§ **Records for the task**
== == ==

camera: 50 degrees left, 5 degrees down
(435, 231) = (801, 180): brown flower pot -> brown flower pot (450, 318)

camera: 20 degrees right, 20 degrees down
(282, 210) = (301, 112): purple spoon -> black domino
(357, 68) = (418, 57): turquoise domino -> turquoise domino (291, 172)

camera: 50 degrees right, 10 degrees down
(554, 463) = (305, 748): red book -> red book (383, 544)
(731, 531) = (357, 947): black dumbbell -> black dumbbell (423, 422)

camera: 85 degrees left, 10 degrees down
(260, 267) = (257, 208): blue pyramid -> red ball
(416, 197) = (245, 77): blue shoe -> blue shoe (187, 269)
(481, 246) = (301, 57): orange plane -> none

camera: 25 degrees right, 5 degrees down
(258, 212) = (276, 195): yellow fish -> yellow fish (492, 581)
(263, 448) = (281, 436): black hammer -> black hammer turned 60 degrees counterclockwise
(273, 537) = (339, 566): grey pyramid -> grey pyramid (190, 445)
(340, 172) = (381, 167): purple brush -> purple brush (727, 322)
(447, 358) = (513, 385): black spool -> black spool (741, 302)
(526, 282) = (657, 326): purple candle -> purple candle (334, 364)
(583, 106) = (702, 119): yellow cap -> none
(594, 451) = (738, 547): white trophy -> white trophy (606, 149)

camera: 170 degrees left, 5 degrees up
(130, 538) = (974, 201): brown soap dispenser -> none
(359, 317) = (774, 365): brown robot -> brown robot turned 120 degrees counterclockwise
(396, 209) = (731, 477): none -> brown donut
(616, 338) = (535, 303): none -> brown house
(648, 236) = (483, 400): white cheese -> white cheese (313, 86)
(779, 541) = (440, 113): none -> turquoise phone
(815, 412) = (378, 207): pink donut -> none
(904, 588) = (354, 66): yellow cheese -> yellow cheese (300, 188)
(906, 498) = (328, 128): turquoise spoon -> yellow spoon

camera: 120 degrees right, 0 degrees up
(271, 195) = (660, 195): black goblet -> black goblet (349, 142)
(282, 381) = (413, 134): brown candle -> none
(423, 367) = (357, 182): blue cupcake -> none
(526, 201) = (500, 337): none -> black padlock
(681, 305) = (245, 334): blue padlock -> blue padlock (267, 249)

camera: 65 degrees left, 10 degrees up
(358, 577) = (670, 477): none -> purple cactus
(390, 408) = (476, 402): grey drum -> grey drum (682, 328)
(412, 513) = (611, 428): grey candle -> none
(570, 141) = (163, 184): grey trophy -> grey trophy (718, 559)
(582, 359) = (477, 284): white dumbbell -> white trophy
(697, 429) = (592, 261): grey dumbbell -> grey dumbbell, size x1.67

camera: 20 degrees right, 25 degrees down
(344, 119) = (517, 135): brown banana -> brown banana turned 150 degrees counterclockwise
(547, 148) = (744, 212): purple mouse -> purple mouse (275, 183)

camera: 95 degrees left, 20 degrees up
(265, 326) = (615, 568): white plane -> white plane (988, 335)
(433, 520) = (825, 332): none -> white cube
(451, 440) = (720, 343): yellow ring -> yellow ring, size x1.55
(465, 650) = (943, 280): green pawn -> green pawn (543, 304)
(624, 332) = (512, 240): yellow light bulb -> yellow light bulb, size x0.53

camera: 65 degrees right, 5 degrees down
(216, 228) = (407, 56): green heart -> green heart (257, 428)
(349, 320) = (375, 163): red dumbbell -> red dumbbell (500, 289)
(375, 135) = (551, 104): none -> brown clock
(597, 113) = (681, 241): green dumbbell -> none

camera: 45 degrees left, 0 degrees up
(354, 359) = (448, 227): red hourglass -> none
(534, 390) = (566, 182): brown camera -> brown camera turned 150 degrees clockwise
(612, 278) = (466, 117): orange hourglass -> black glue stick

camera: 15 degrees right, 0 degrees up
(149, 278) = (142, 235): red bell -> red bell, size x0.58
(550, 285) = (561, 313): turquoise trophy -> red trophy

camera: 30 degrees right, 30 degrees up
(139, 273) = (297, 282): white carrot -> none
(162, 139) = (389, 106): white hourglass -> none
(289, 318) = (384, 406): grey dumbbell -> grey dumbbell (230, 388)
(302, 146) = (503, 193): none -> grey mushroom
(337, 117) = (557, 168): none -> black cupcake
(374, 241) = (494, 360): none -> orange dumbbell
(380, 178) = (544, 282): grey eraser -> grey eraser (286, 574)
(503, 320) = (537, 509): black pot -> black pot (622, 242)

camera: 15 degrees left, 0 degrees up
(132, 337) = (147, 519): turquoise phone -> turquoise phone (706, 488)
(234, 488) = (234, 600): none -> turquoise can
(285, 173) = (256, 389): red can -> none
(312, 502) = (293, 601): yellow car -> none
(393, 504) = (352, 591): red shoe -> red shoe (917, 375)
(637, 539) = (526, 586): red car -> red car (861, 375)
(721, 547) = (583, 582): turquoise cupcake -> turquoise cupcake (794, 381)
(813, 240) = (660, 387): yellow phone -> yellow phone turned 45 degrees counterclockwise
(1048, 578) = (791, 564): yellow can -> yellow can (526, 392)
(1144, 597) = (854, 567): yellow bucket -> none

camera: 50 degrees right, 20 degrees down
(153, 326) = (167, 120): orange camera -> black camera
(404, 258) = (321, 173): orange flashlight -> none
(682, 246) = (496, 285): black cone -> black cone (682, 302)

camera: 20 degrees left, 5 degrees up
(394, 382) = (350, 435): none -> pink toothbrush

== == ==

Your answer should consist of every line from the entries that holds "white".

§ **Solution to this problem**
(594, 451) = (738, 547): white trophy -> white trophy (606, 149)
(648, 236) = (483, 400): white cheese -> white cheese (313, 86)
(582, 359) = (477, 284): white dumbbell -> white trophy
(265, 326) = (615, 568): white plane -> white plane (988, 335)
(433, 520) = (825, 332): none -> white cube
(139, 273) = (297, 282): white carrot -> none
(162, 139) = (389, 106): white hourglass -> none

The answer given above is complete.